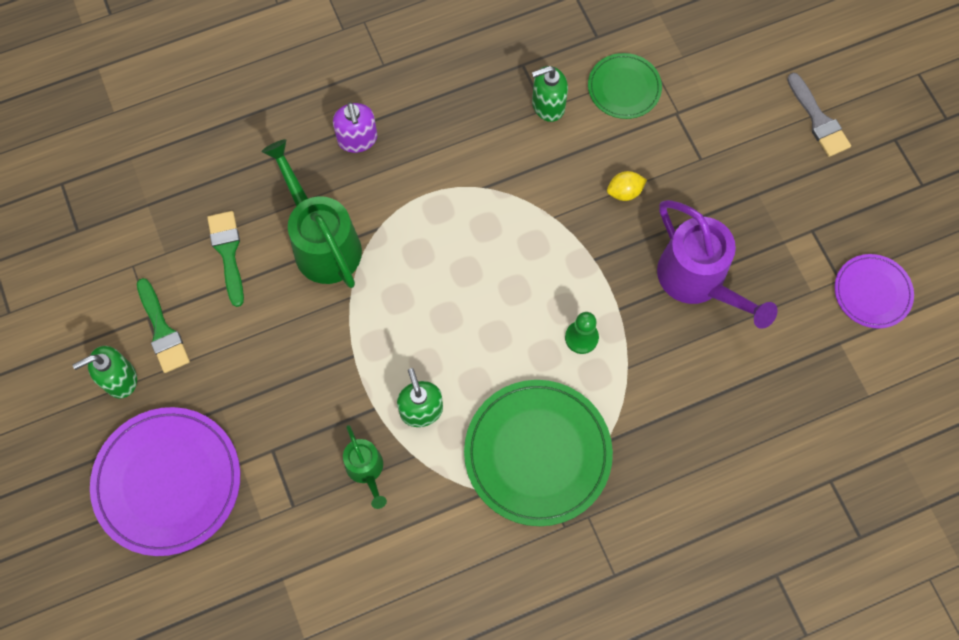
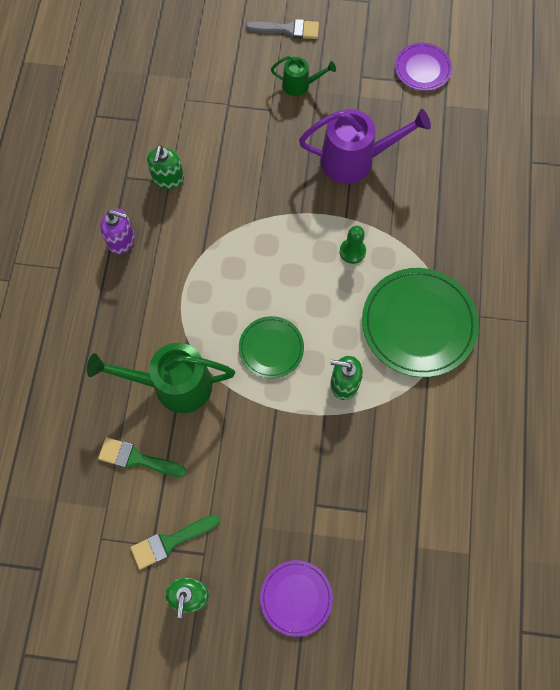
camera: 60 degrees left, 0 degrees up
purple plate [90,407,240,556] -> purple plate [260,560,333,637], size x0.56
green brush [137,278,190,373] -> green brush turned 150 degrees clockwise [131,515,220,570]
purple soap dispenser [333,102,377,153] -> purple soap dispenser moved to [100,209,135,254]
green watering can [343,425,387,509] -> green watering can moved to [271,55,336,96]
green plate [588,53,662,119] -> green plate moved to [239,316,304,379]
yellow lemon [607,171,647,201] -> none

_What this task involves_
Copy the records exactly. Skip any pictures.

_Output for this exercise_
camera: 60 degrees left, 0 degrees up
purple plate [90,407,240,556] -> purple plate [260,560,333,637], size x0.56
green brush [137,278,190,373] -> green brush turned 150 degrees clockwise [131,515,220,570]
purple soap dispenser [333,102,377,153] -> purple soap dispenser moved to [100,209,135,254]
green watering can [343,425,387,509] -> green watering can moved to [271,55,336,96]
green plate [588,53,662,119] -> green plate moved to [239,316,304,379]
yellow lemon [607,171,647,201] -> none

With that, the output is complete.